Supplied records: Begin
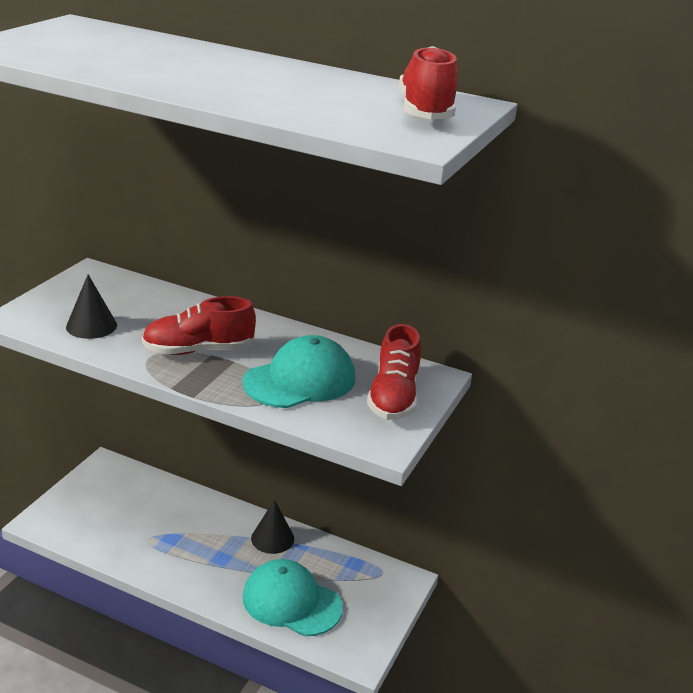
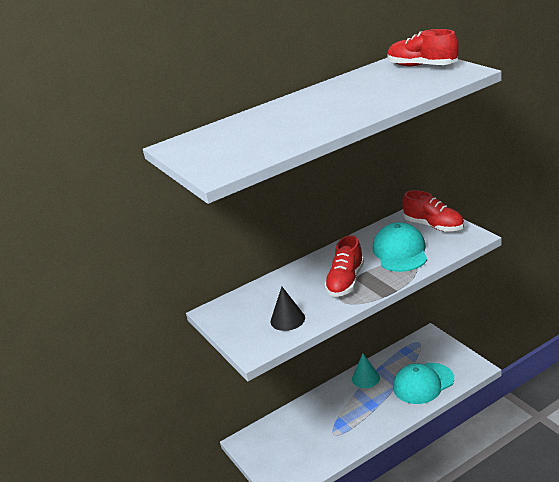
camera: 50 degrees left, 0 degrees up
(272, 538) = (365, 378): black cone -> turquoise cone

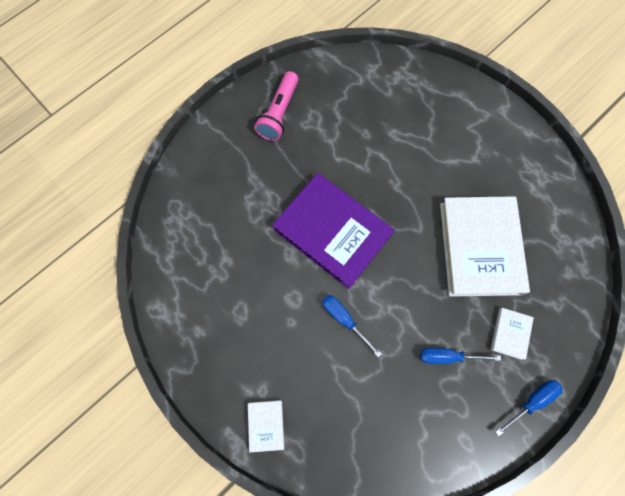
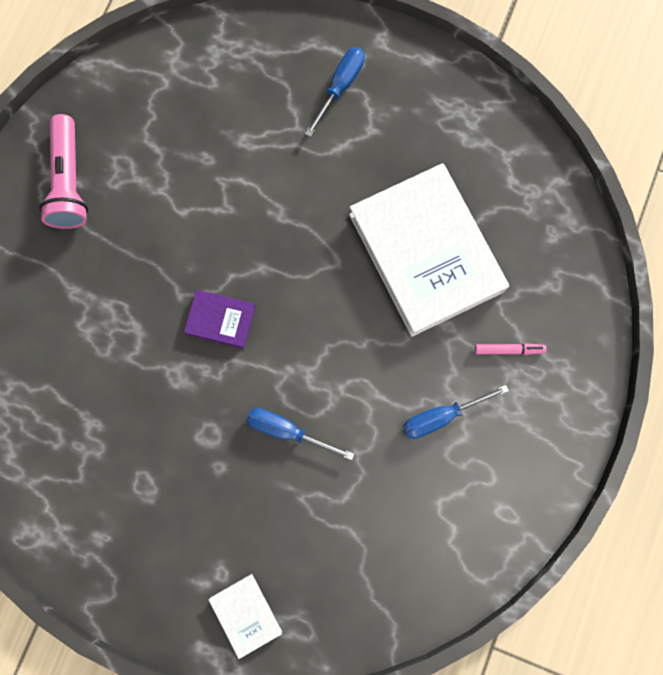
camera: 25 degrees left, 5 degrees up
(332, 232) = (220, 320): purple book -> purple book, size x0.43
(510, 333) = (509, 349): white book -> pink marker
(531, 401) = (567, 424): blue screwdriver -> blue screwdriver (340, 87)

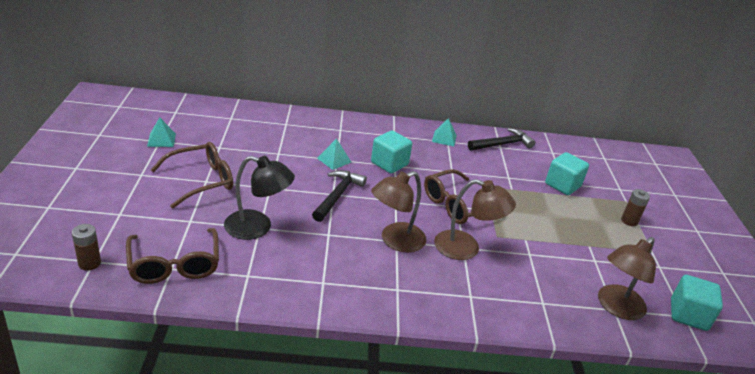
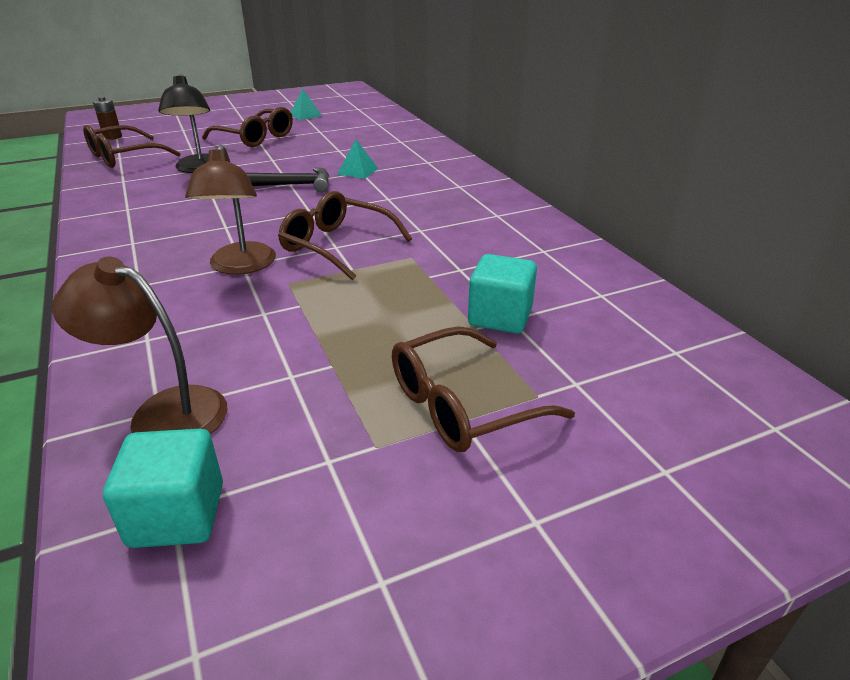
camera: 70 degrees right, 0 degrees up
(389, 164) = (387, 195): turquoise cube -> none
(395, 241) = (224, 226): brown lamp -> none
(444, 138) = (501, 212): turquoise pyramid -> none
(502, 144) = (553, 251): black hammer -> none
(629, 221) = (462, 405): brown battery -> brown glasses

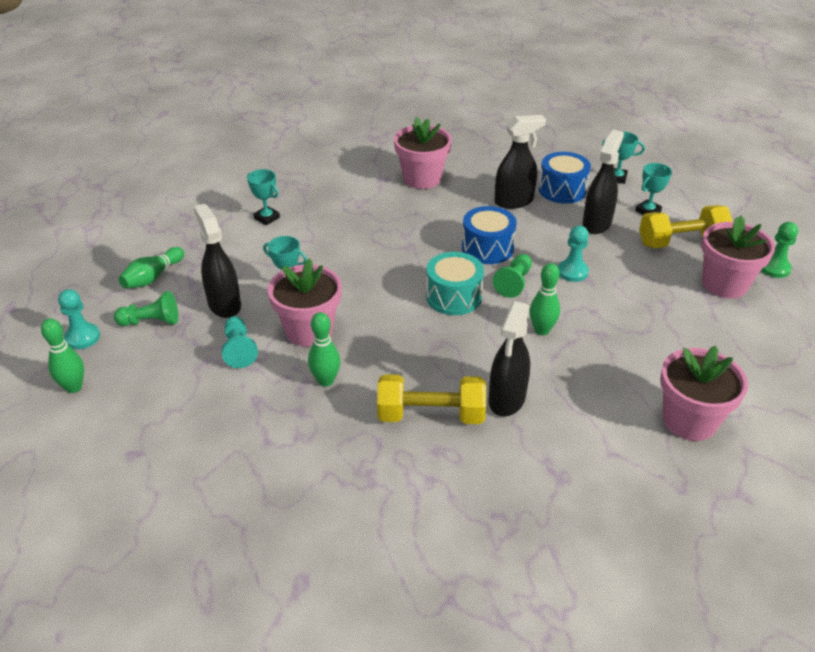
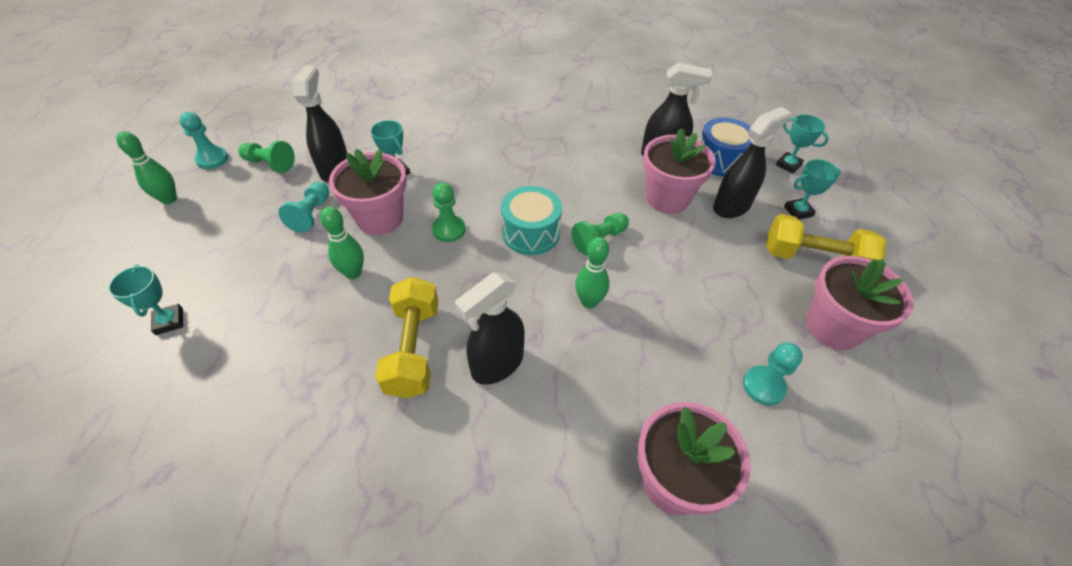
camera: 25 degrees right, 10 degrees up
(153, 277) = (304, 126): green bowling pin -> none
(267, 218) = (432, 103): turquoise trophy -> turquoise trophy (169, 321)
(422, 179) = (591, 108): pink flower pot -> pink flower pot (667, 198)
(431, 415) = (413, 349): yellow dumbbell -> yellow dumbbell turned 60 degrees clockwise
(487, 248) = (600, 195): blue drum -> none
(572, 272) = (668, 250): turquoise pawn -> turquoise pawn (763, 386)
(774, 268) = (910, 330): green pawn -> green pawn (449, 230)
Supplied records: End
• _What to work on_
Print the data exactly, from its first line to the line containing "(629, 221) = (462, 405): brown", both included. Omit the pictures.

• _Answer to the exercise_
camera: 50 degrees left, 0 degrees up
(272, 538) = (365, 378): black cone -> turquoise cone

camera: 25 degrees left, 5 degrees up
(332, 232) = (220, 320): purple book -> purple book, size x0.43
(510, 333) = (509, 349): white book -> pink marker
(531, 401) = (567, 424): blue screwdriver -> blue screwdriver (340, 87)

camera: 70 degrees right, 0 degrees up
(389, 164) = (387, 195): turquoise cube -> none
(395, 241) = (224, 226): brown lamp -> none
(444, 138) = (501, 212): turquoise pyramid -> none
(502, 144) = (553, 251): black hammer -> none
(629, 221) = (462, 405): brown battery -> brown glasses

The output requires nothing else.